◆ THE TASK
Go through the lines below one by one and count those holding the string "white". Give the count alone.

◆ DATA FOR THIS TASK
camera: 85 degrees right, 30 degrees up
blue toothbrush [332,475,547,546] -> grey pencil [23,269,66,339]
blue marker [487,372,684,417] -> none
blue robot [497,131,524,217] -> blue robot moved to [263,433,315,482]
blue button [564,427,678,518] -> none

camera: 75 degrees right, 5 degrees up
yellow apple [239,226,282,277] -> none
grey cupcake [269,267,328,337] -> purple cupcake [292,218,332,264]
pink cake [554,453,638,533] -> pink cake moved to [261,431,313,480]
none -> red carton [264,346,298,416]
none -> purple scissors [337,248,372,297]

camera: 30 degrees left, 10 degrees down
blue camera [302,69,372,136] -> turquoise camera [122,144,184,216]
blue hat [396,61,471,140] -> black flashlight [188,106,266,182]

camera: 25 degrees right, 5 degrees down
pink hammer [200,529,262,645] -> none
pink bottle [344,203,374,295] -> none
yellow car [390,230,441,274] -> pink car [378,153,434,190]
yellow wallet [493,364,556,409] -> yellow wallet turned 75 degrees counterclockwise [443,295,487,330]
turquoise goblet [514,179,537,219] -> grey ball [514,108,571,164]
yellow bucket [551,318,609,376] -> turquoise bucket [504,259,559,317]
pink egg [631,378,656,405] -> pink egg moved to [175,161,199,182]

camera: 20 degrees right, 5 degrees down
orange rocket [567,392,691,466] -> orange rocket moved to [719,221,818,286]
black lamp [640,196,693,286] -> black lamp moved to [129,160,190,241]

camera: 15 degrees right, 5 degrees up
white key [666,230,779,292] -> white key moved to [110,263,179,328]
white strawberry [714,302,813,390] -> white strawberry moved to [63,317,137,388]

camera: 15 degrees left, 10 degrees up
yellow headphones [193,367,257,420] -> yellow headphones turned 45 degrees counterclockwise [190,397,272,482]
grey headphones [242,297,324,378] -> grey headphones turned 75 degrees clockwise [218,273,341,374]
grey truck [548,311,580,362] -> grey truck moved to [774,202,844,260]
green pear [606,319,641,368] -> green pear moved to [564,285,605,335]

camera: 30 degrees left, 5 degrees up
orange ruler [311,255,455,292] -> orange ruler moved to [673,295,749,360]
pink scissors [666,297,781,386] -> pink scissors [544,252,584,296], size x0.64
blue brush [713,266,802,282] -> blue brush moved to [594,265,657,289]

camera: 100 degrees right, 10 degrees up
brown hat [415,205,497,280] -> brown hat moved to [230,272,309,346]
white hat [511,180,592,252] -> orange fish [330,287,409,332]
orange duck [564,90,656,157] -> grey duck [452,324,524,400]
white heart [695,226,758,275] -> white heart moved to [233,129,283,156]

◆ WRITTEN RESPONSE
4